___ DATA EXCERPTS
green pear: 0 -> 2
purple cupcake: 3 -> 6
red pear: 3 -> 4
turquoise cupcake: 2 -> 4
______
___ DATA EXCERPTS
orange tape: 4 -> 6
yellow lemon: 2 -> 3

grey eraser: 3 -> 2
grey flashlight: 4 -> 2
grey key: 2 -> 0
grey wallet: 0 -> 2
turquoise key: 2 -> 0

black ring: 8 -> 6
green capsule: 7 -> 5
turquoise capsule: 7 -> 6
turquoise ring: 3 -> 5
______
• _INSTRUCTIONS FOR THE TASK_: Look above for the line with "grey key: 2 -> 0" and the line with "turquoise ring: 3 -> 5"; transcribe both and all lines in between, exactly, and nothing else.

• _OUTPUT_:
grey key: 2 -> 0
grey wallet: 0 -> 2
turquoise key: 2 -> 0

black ring: 8 -> 6
green capsule: 7 -> 5
turquoise capsule: 7 -> 6
turquoise ring: 3 -> 5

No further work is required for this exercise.